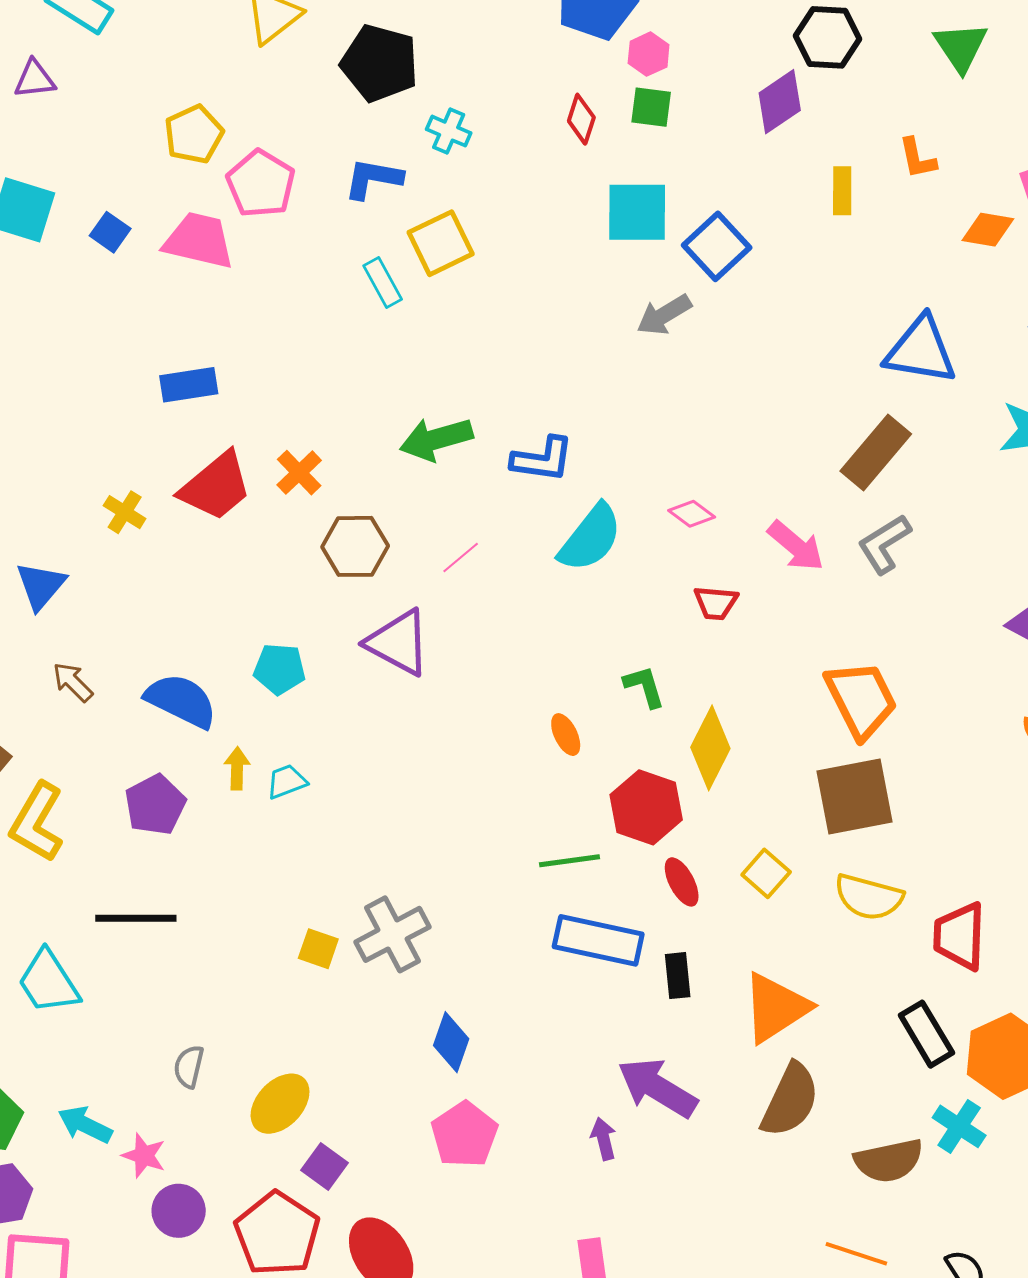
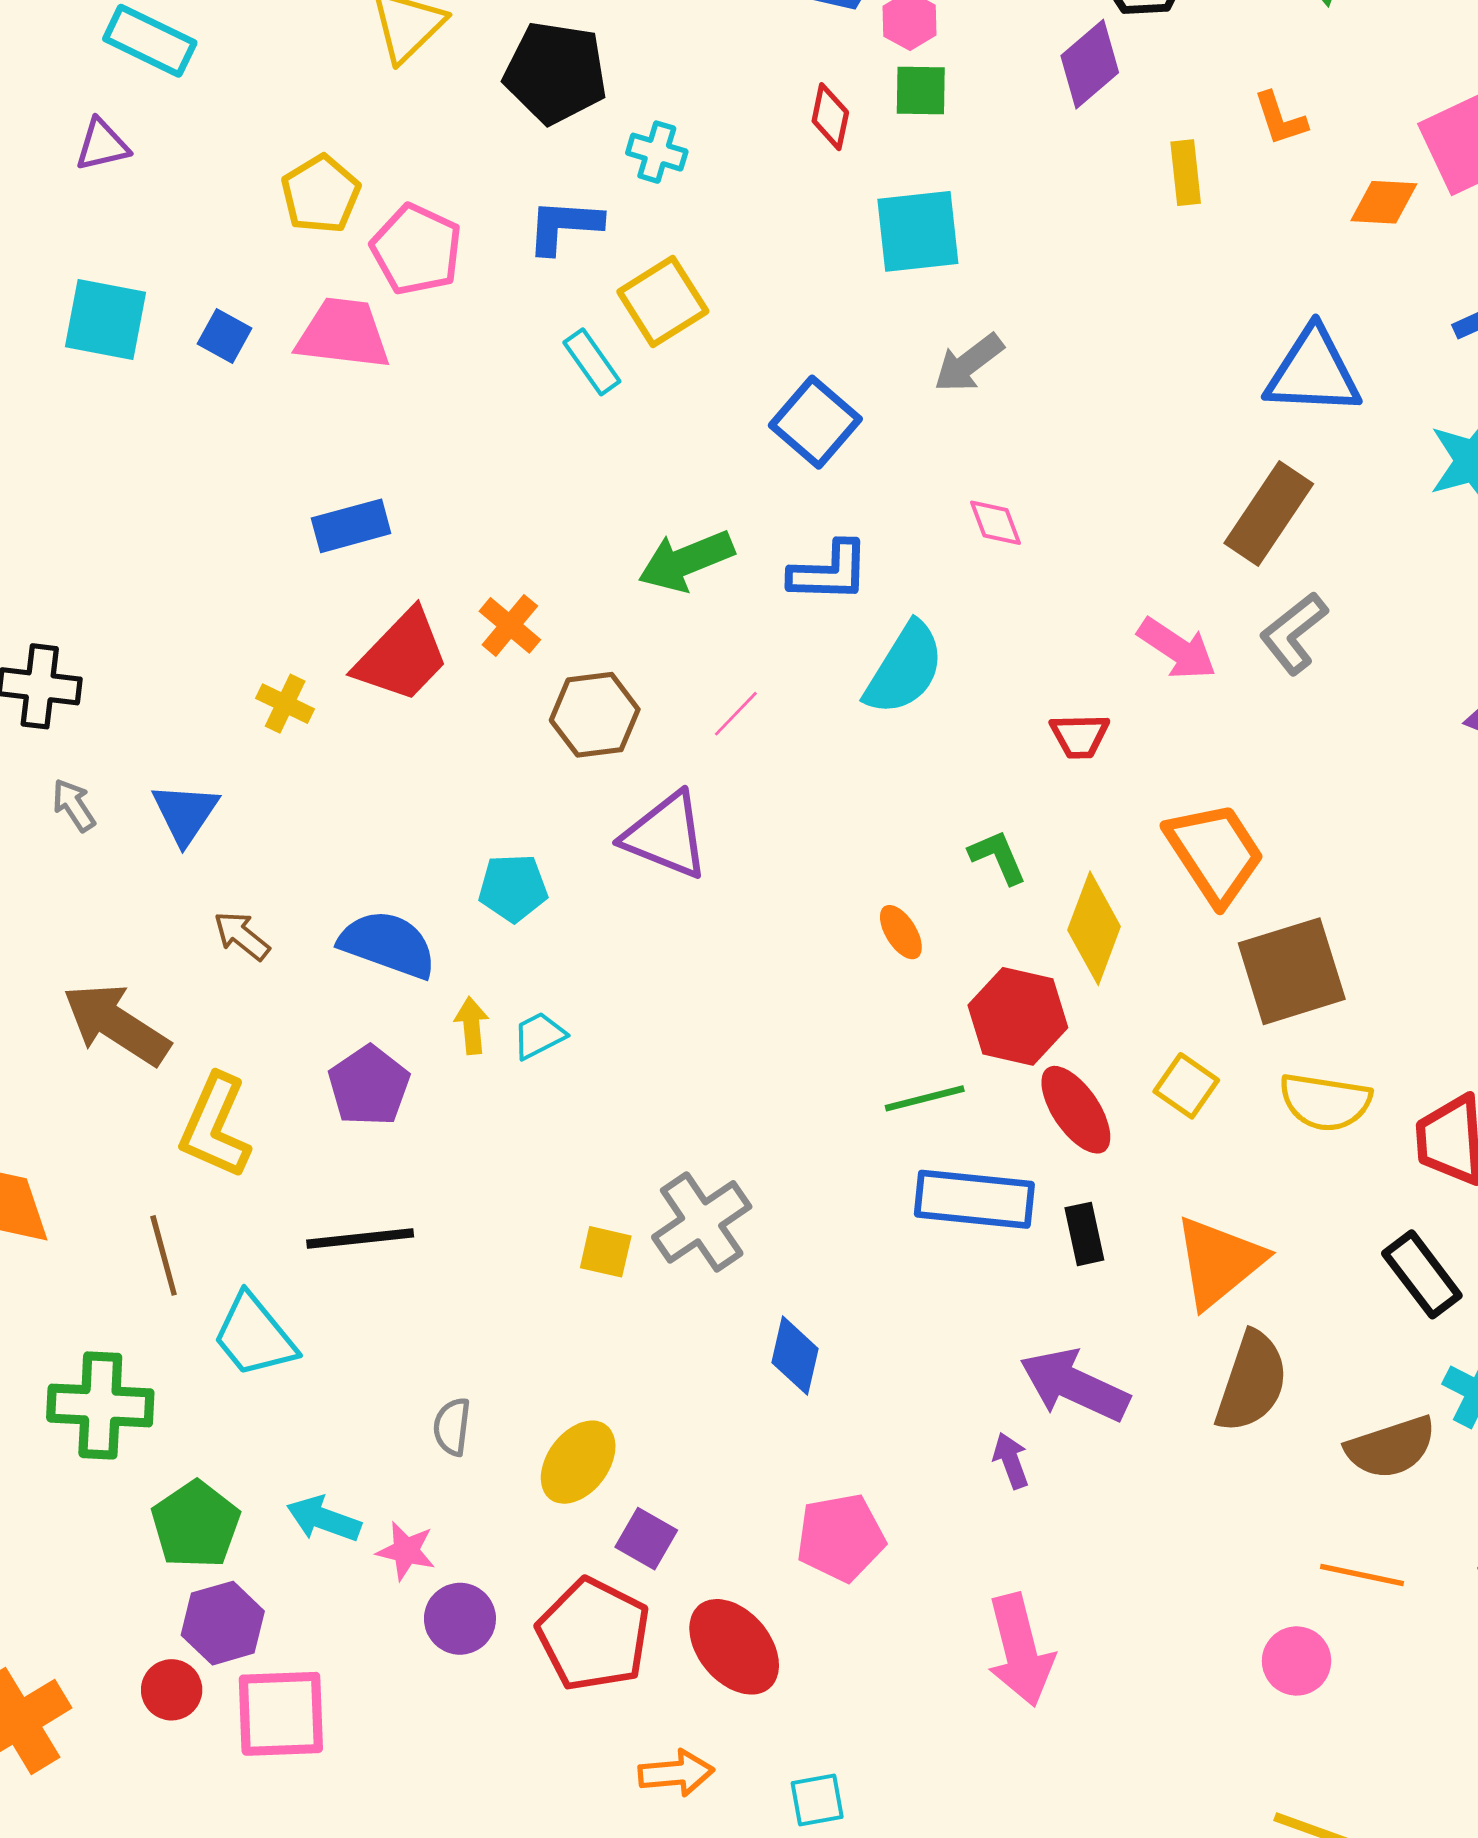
blue square: (717, 246) -> (815, 422), moved
pink diamond: (692, 514) -> (995, 523), moved, turned 39
orange trapezoid: (861, 699) -> (1215, 853), moved
red ellipse: (682, 882) -> (1076, 1110), size x1.4
pink pentagon: (464, 1134) -> (841, 1538), moved, turned 30

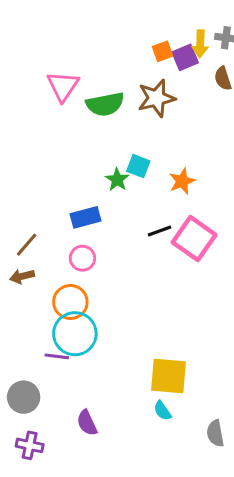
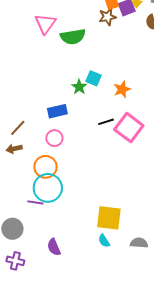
brown star: (156, 98) -> (108, 17), moved, size x0.7
gray semicircle: (215, 433) -> (139, 243), moved, turned 102

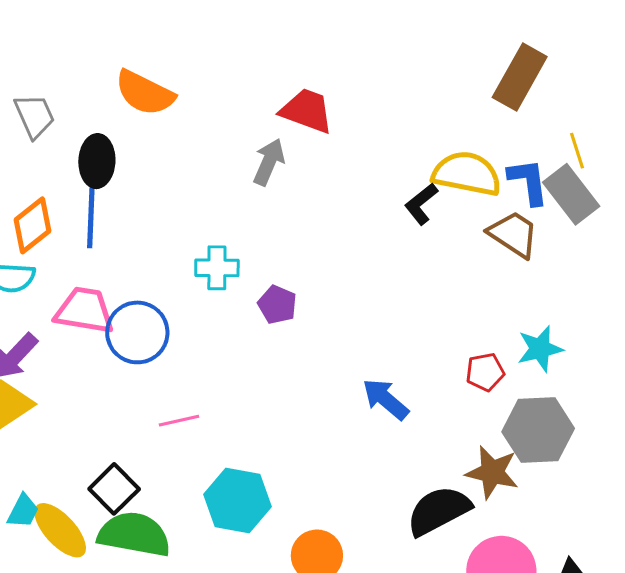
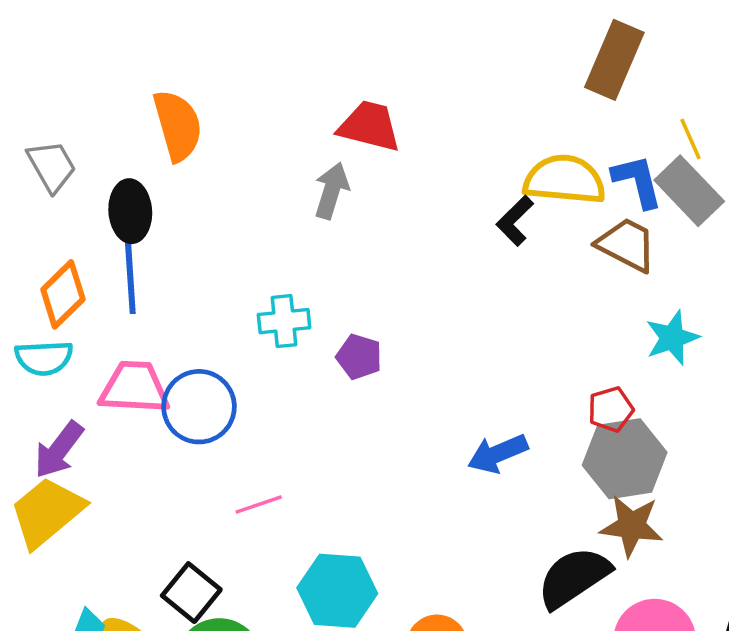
orange semicircle: (145, 93) -> (178, 125), turned -126
cyan star: (540, 349) -> (672, 338), moved
blue arrow: (386, 399) -> (498, 454), turned -57
gray hexagon: (538, 430) -> (625, 459), moved

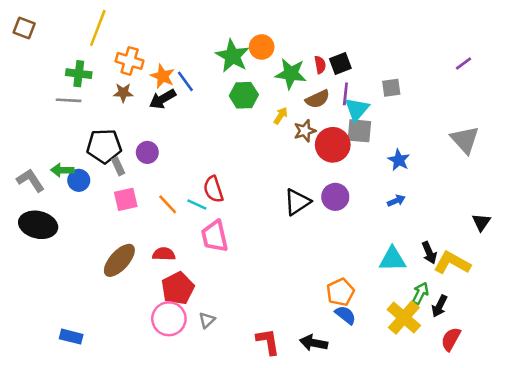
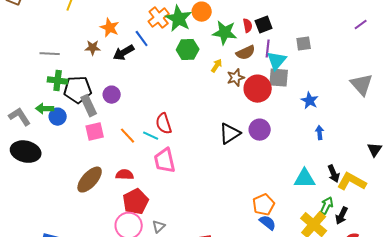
orange cross: (130, 61) -> (159, 18), moved, turned 35
green cross: (79, 74) -> (58, 81), moved
orange star: (163, 76) -> (110, 28), moved
gray rectangle: (118, 166) -> (89, 106), size x1.5
blue arrow: (396, 201) -> (320, 133), moved, turned -72

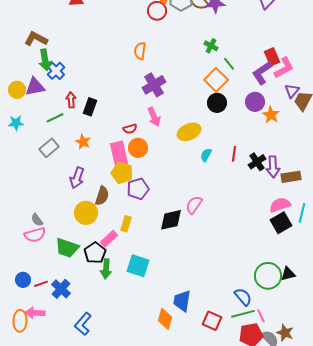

────────────────

### WHAT YOU SHOULD DO
In the material above, please find every line that includes the word "gray" and copy it.

### TASK ANSWER
gray semicircle: (215, 433) -> (139, 243), moved, turned 102
gray hexagon: (538, 430) -> (625, 459), moved
gray rectangle: (118, 166) -> (89, 106), size x1.5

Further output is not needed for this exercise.